#### GIVEN INFORMATION

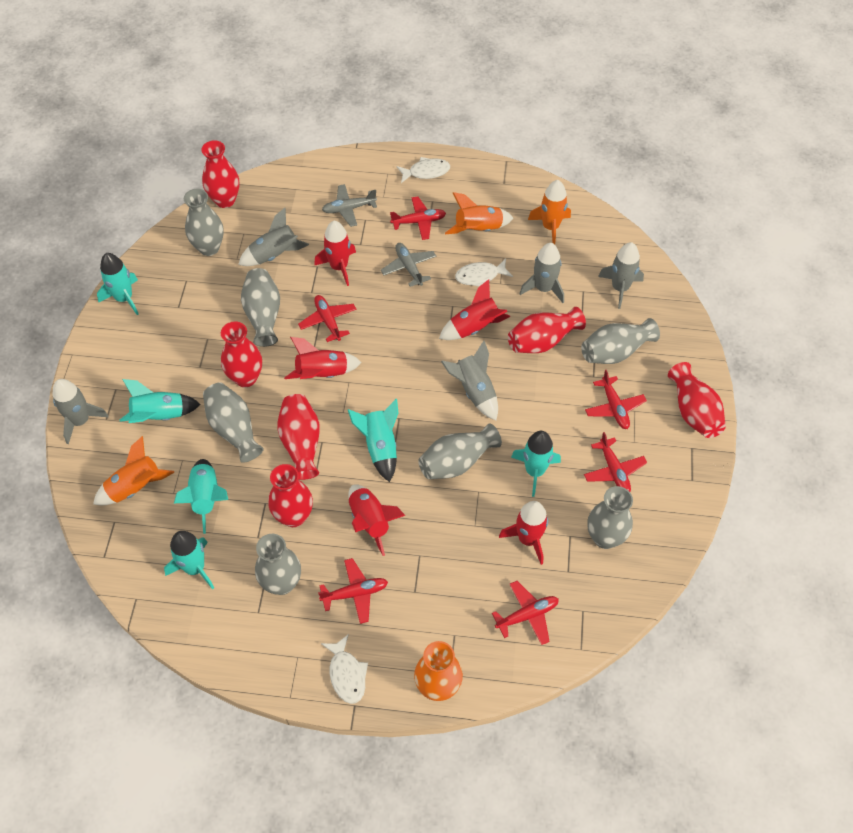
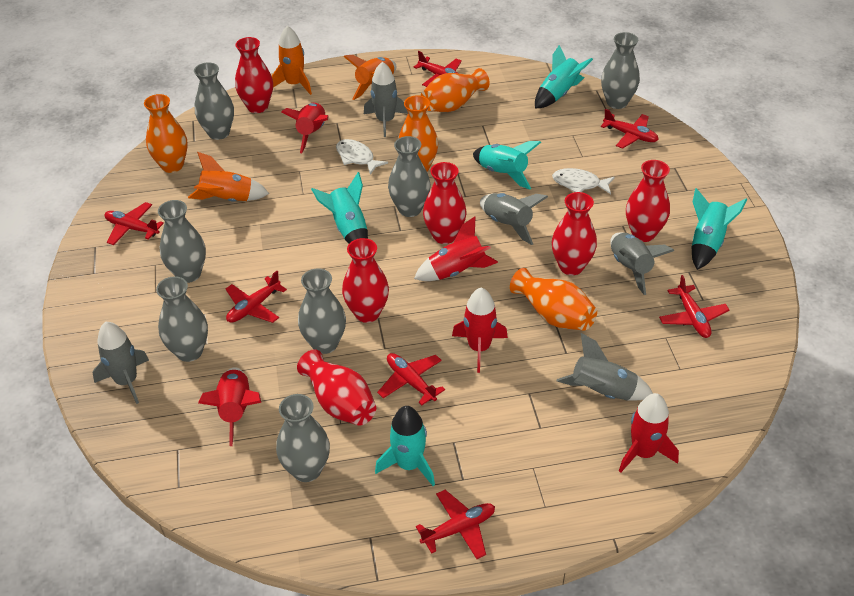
grey plane: 2 -> 0
orange vase: 1 -> 4
red plane: 6 -> 7
turquoise rocket: 6 -> 5
white fish: 3 -> 2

########

▶ ASSIGNMENT
Retype the data exactly as it stands, but keep the images out of your copy.

▶ RESPONSE TO THIS TASK
grey plane: 2 -> 0
orange vase: 1 -> 4
red plane: 6 -> 7
turquoise rocket: 6 -> 5
white fish: 3 -> 2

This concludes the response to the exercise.